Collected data
★ ★ ★ ★ ★

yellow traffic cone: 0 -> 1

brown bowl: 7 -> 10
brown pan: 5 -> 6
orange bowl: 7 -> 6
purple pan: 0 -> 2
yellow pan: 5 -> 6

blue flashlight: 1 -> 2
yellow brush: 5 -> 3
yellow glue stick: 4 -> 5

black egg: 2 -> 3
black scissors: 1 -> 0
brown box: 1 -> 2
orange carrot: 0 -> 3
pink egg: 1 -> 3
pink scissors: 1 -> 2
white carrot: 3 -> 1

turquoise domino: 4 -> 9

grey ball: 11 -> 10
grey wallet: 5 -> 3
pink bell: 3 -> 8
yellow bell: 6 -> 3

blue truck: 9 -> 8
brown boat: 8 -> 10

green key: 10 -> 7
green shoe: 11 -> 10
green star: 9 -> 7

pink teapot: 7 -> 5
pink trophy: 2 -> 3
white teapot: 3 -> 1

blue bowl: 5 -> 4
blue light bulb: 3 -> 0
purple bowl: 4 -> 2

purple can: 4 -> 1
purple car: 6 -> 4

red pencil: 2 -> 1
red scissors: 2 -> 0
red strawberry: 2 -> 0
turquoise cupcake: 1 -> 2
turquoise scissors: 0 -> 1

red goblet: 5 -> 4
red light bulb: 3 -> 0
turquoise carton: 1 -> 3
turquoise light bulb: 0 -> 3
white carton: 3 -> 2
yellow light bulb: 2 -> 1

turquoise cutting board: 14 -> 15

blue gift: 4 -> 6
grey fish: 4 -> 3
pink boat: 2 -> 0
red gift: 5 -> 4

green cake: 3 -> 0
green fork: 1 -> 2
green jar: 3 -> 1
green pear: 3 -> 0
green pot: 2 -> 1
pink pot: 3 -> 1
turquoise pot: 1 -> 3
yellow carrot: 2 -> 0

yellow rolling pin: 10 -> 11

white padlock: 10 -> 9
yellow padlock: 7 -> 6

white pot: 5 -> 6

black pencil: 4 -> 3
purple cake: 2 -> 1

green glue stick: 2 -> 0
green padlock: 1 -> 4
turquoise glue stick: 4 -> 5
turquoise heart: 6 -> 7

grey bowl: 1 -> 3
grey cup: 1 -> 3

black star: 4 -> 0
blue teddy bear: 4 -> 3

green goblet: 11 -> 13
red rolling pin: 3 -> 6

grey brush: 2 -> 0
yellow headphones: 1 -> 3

★ ★ ★ ★ ★

_INSTRUCTIONS TO FOLLOW_: Above are some records; copy each line there that contains "green".

_TASK SOLUTION_:
green key: 10 -> 7
green shoe: 11 -> 10
green star: 9 -> 7
green cake: 3 -> 0
green fork: 1 -> 2
green jar: 3 -> 1
green pear: 3 -> 0
green pot: 2 -> 1
green glue stick: 2 -> 0
green padlock: 1 -> 4
green goblet: 11 -> 13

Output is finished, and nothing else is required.